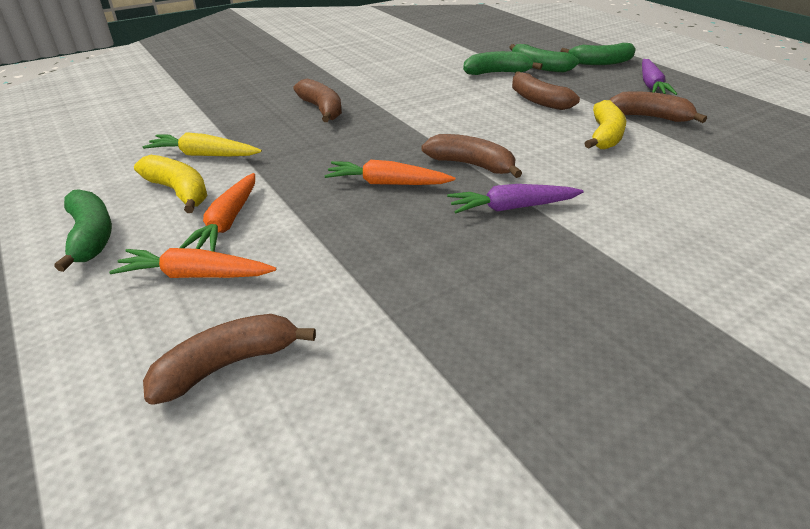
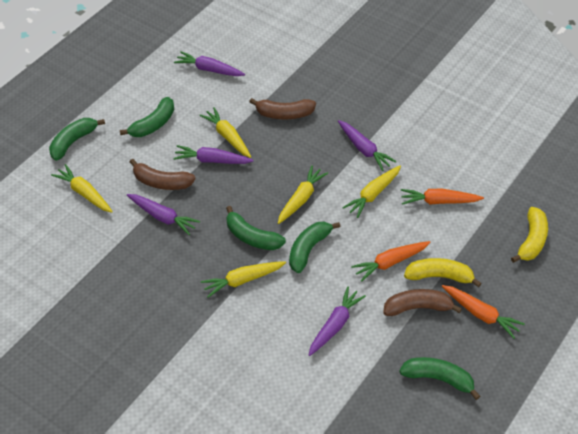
brown banana: 5 -> 3
green banana: 4 -> 5
purple carrot: 2 -> 5
yellow carrot: 1 -> 5

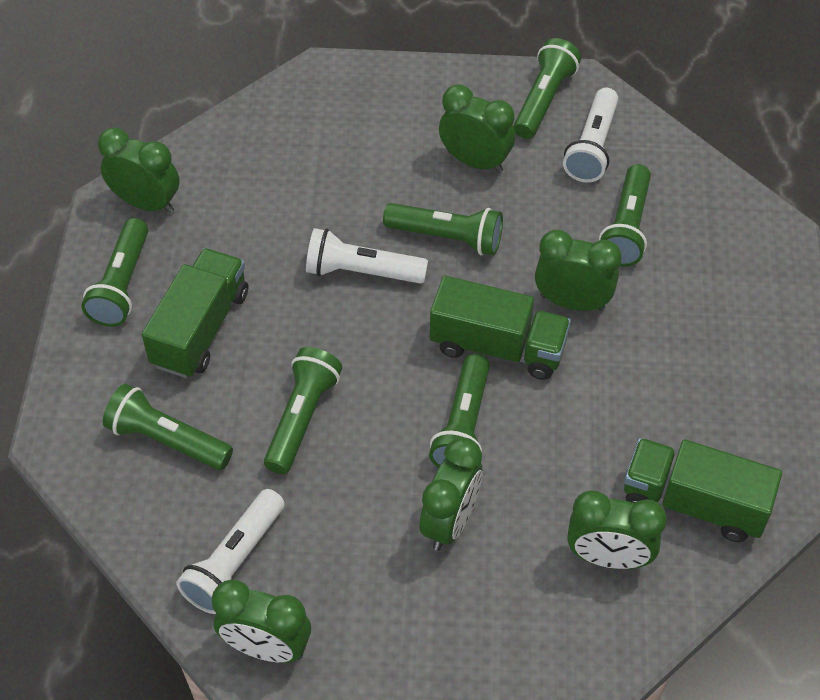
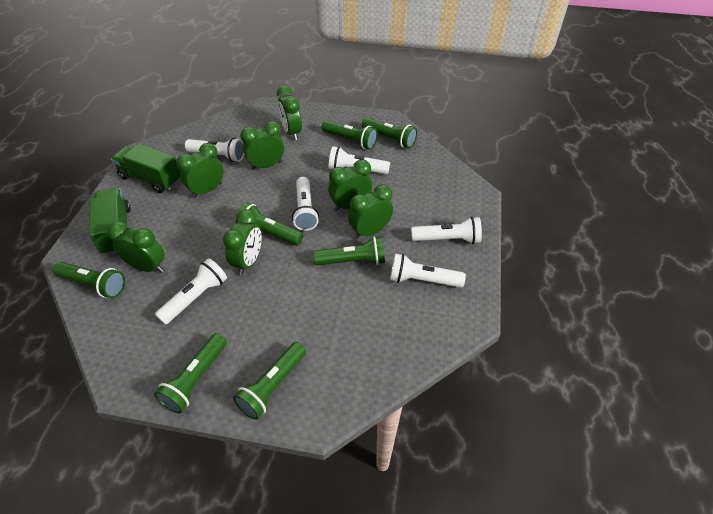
green clock: 6 -> 7
green truck: 3 -> 2
white flashlight: 3 -> 6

▶ [What the exercise asks]
Output each record verbatim, but skip anything that is a picture.

▶ [Expected answer]
brown banana: 5 -> 3
green banana: 4 -> 5
purple carrot: 2 -> 5
yellow carrot: 1 -> 5

green clock: 6 -> 7
green truck: 3 -> 2
white flashlight: 3 -> 6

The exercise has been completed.